#### [Problem description]
Give back the exact lines of the material below from the one containing "yellow cross: (38, 123)" through the one containing "gray square: (91, 69) -> (143, 103), moved", and no pictures.

#### [Task material]
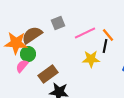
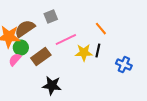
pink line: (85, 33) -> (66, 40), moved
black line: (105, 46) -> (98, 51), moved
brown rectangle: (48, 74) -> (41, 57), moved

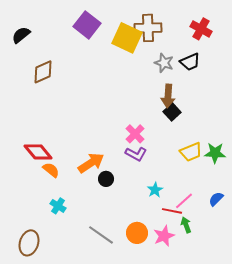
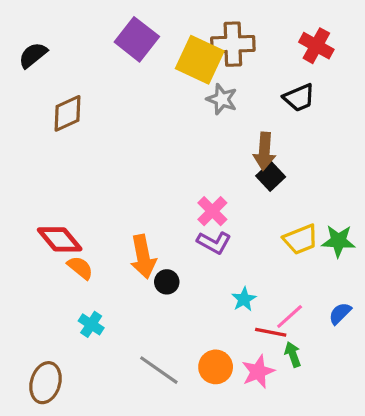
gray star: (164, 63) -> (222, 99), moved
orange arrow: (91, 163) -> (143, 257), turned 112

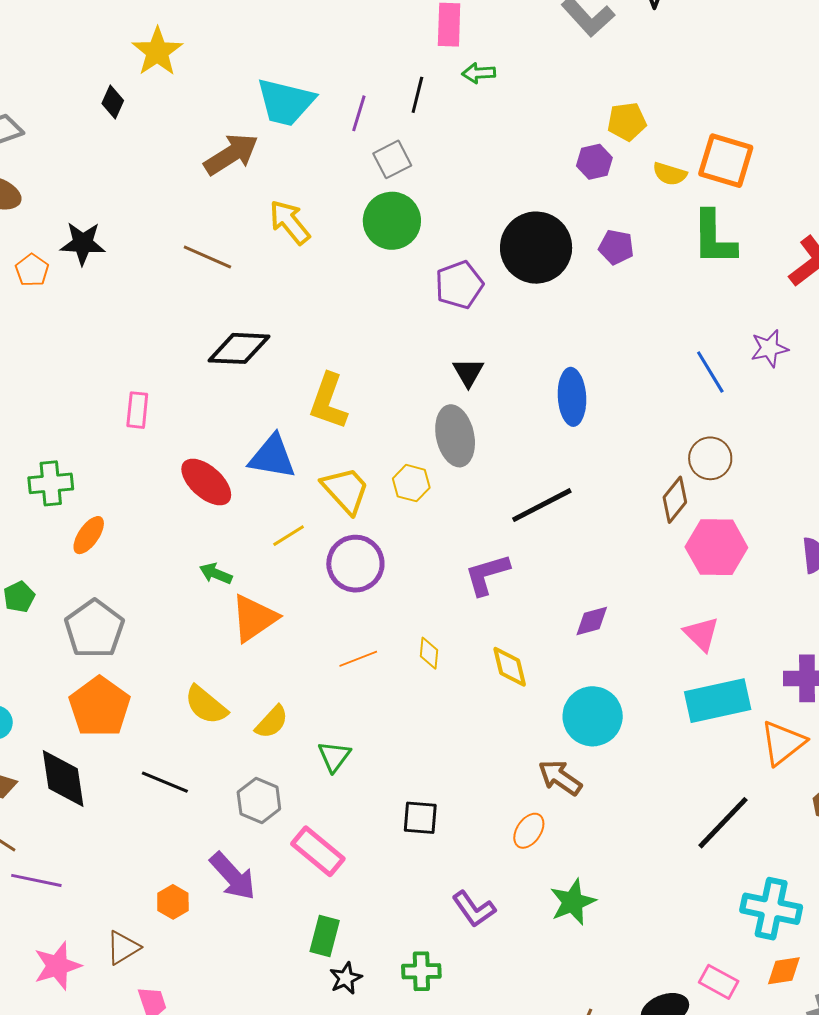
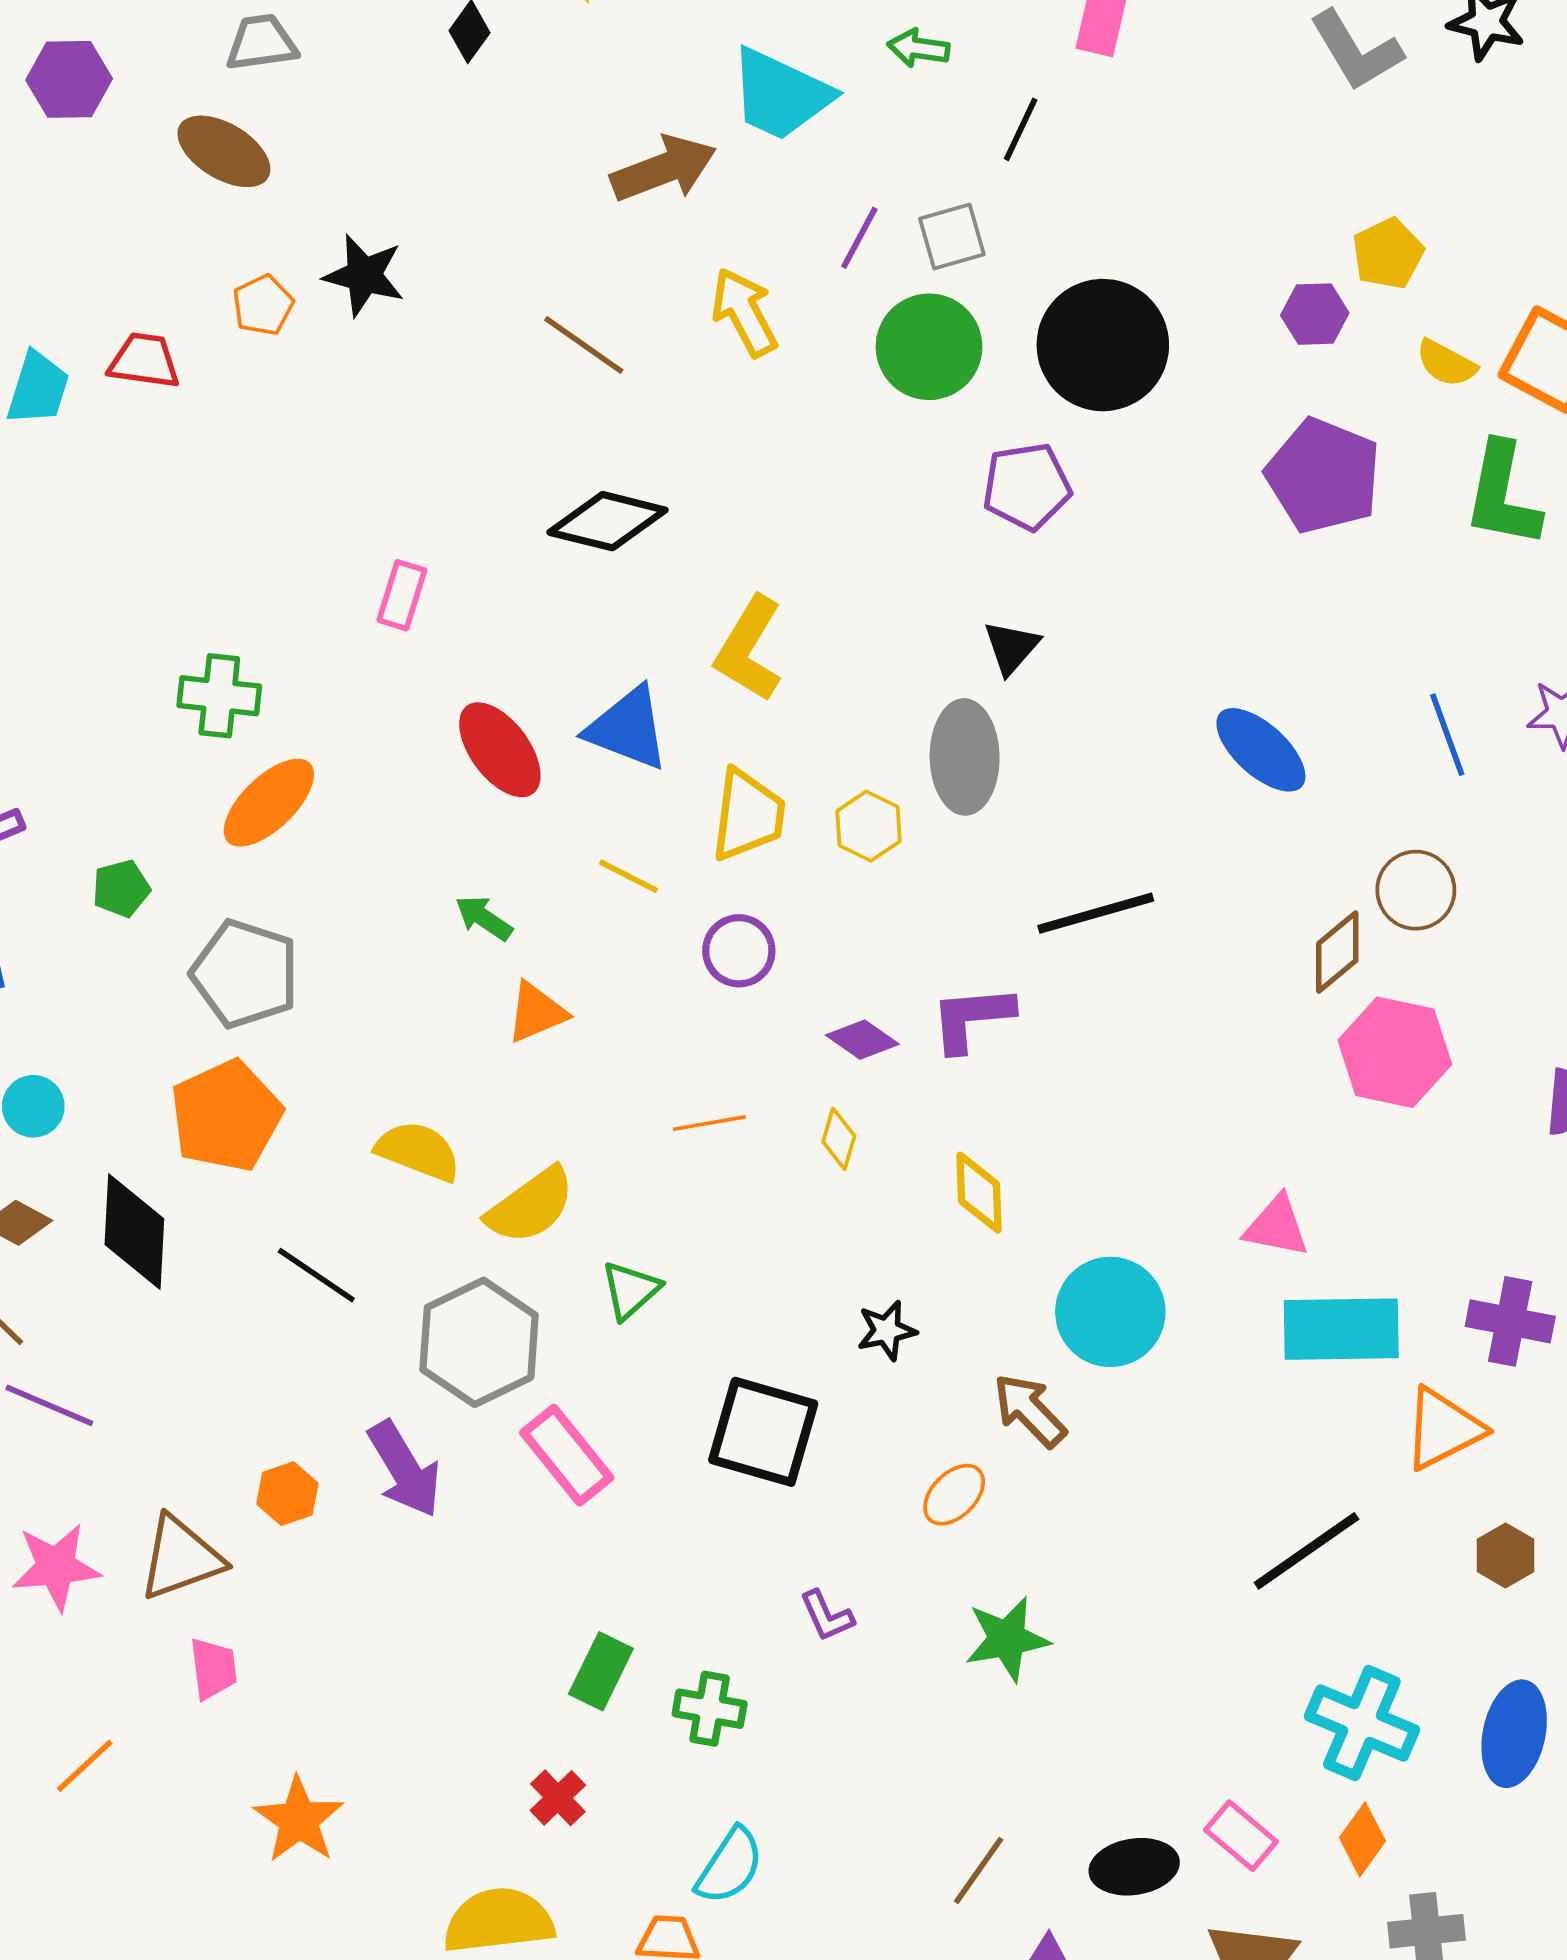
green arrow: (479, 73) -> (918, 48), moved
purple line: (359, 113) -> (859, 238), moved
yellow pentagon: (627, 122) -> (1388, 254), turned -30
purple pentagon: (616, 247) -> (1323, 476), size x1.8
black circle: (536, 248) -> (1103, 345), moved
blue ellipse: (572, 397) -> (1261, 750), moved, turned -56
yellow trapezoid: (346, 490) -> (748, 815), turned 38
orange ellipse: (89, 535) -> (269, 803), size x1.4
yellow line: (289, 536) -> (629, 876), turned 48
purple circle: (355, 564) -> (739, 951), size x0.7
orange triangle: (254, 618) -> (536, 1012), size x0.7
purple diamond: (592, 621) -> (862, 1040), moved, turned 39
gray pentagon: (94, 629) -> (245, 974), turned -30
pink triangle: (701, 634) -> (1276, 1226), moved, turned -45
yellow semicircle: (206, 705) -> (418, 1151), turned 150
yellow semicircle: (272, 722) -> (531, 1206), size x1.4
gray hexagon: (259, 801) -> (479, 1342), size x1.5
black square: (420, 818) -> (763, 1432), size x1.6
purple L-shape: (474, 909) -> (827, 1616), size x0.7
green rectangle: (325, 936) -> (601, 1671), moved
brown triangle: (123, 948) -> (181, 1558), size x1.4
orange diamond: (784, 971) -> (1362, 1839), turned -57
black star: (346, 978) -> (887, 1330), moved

==

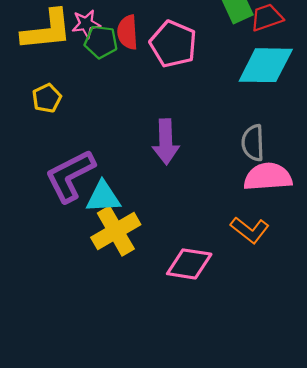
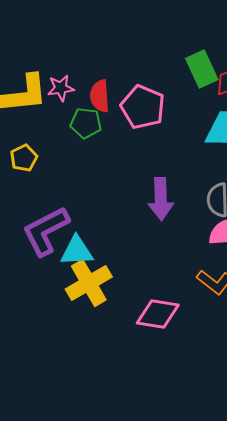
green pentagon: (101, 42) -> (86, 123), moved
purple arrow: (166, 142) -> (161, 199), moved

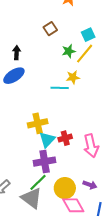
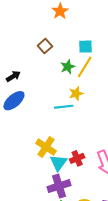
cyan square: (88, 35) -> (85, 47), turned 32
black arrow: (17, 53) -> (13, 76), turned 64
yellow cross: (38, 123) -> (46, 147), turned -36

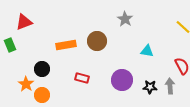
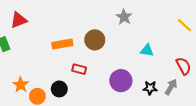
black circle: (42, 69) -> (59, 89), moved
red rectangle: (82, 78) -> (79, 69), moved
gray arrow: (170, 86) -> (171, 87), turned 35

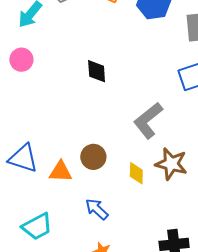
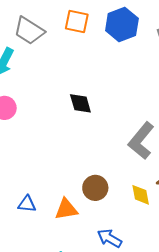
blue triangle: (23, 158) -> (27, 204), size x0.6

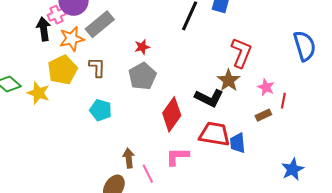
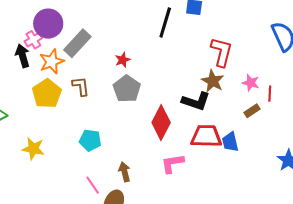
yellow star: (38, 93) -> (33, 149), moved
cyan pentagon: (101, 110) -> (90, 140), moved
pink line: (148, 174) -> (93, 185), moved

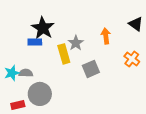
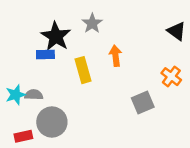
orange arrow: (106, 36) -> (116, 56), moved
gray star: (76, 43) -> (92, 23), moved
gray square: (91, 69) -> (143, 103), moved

...

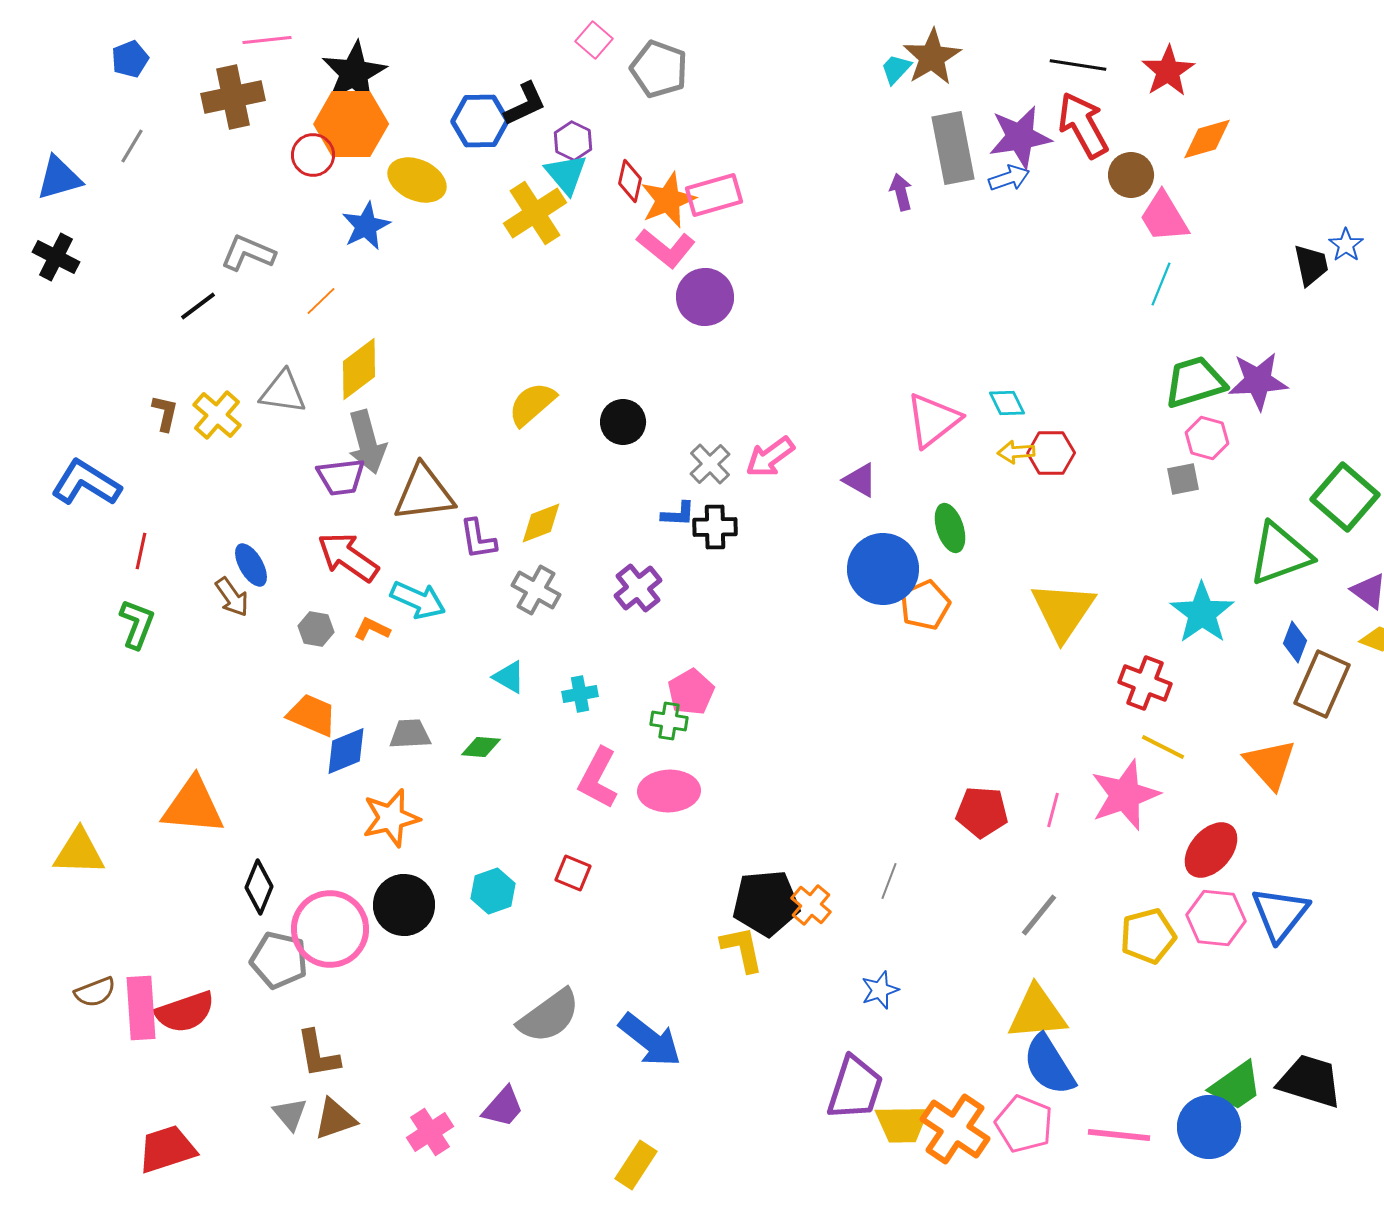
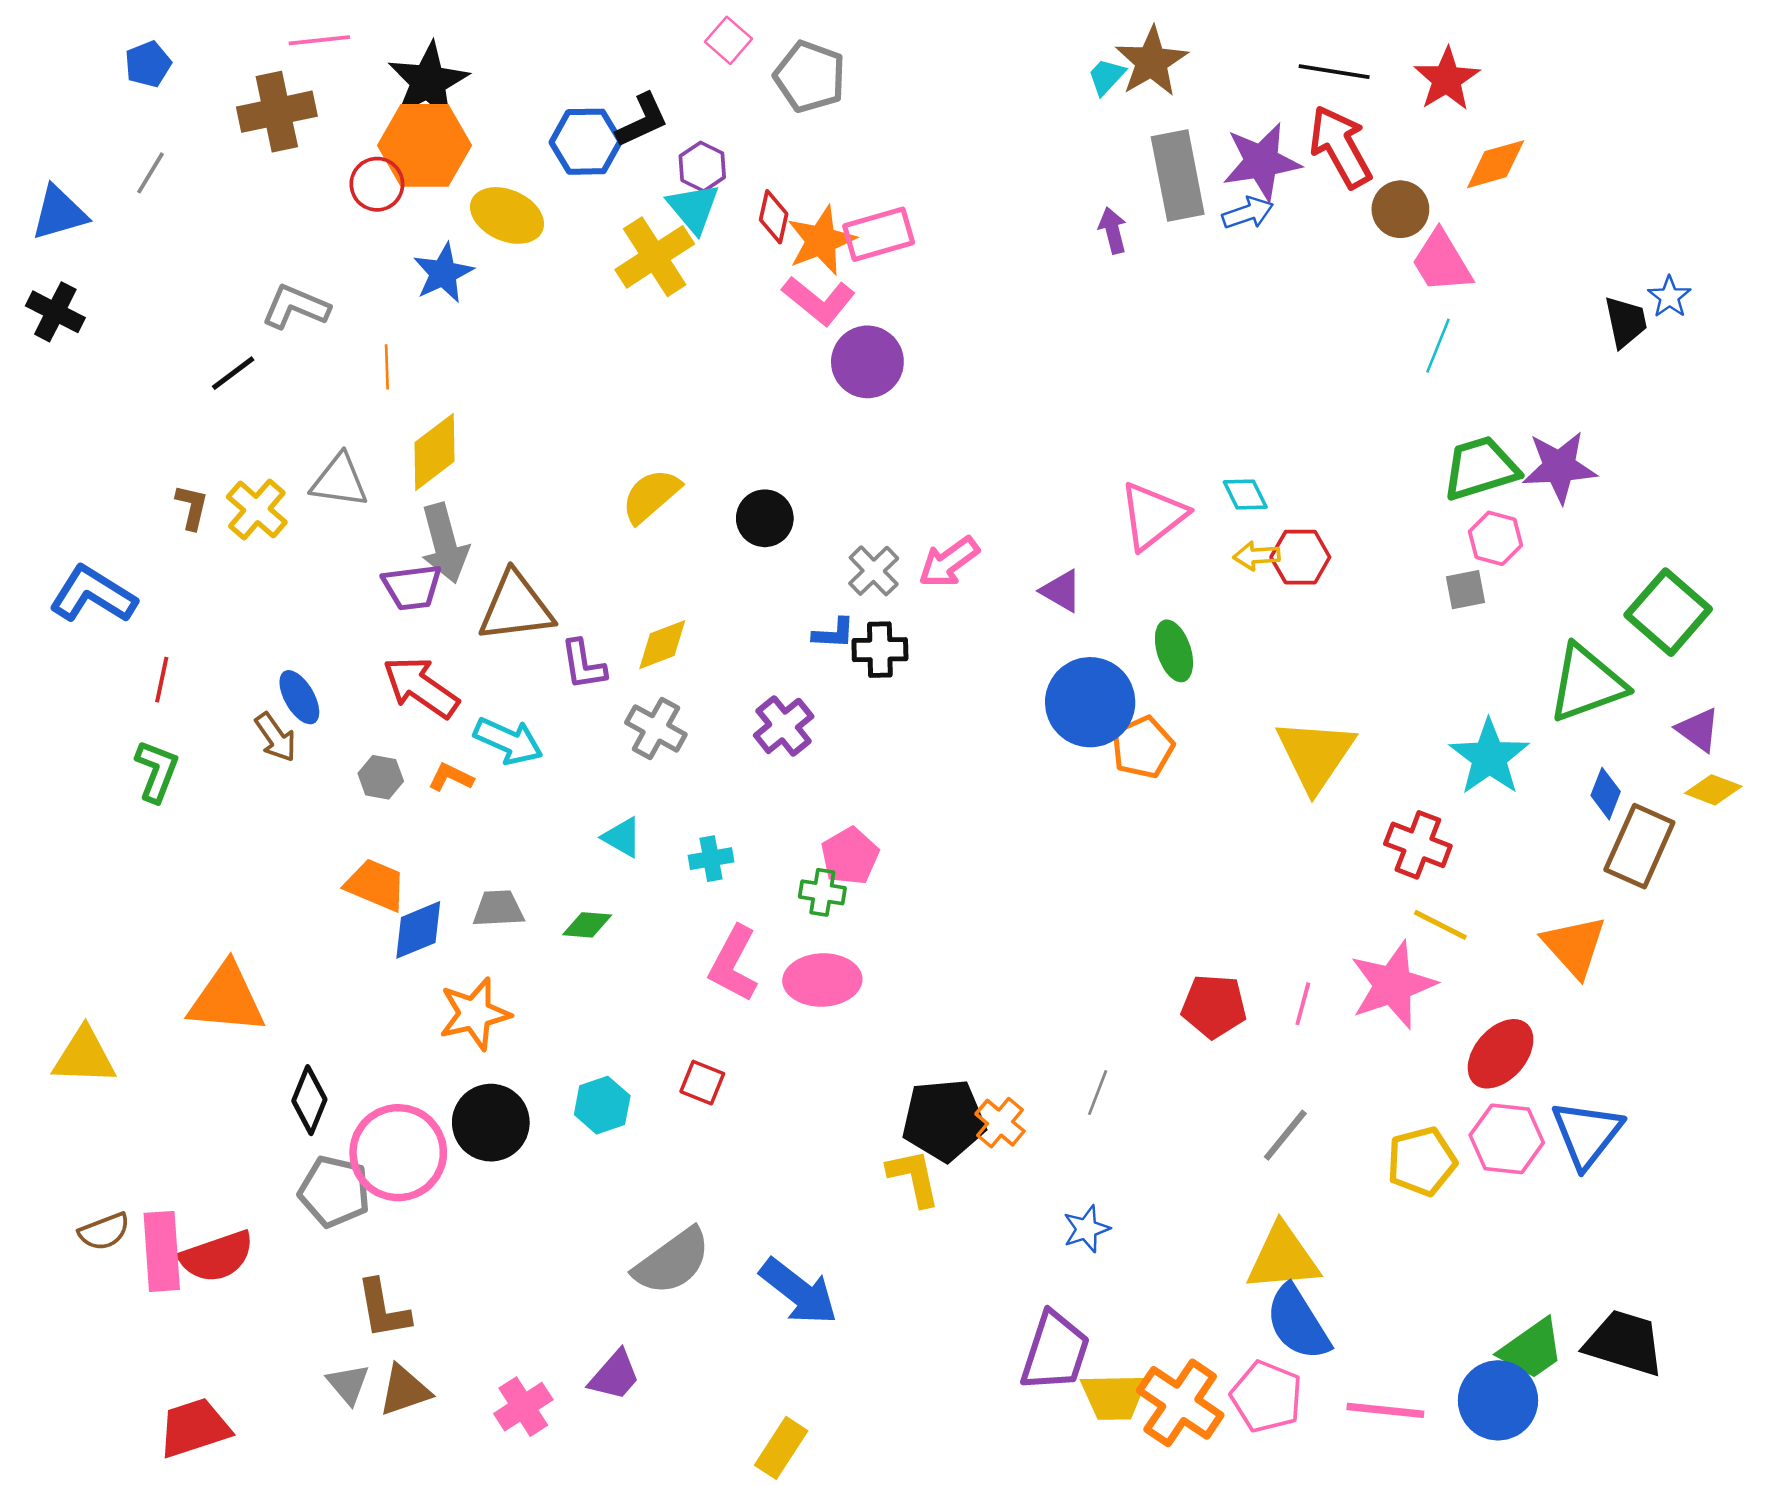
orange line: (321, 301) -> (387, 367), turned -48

#### [Output below]
yellow cross: (38, 123) -> (46, 147), turned -36

black circle: (42, 69) -> (59, 89), moved
red rectangle: (82, 78) -> (79, 69), moved
gray arrow: (170, 86) -> (171, 87), turned 35

blue triangle: (23, 158) -> (27, 204), size x0.6

yellow star: (38, 93) -> (33, 149), moved
cyan pentagon: (101, 110) -> (90, 140), moved
pink line: (148, 174) -> (93, 185), moved

orange arrow: (106, 36) -> (116, 56), moved
gray star: (76, 43) -> (92, 23), moved
gray square: (91, 69) -> (143, 103), moved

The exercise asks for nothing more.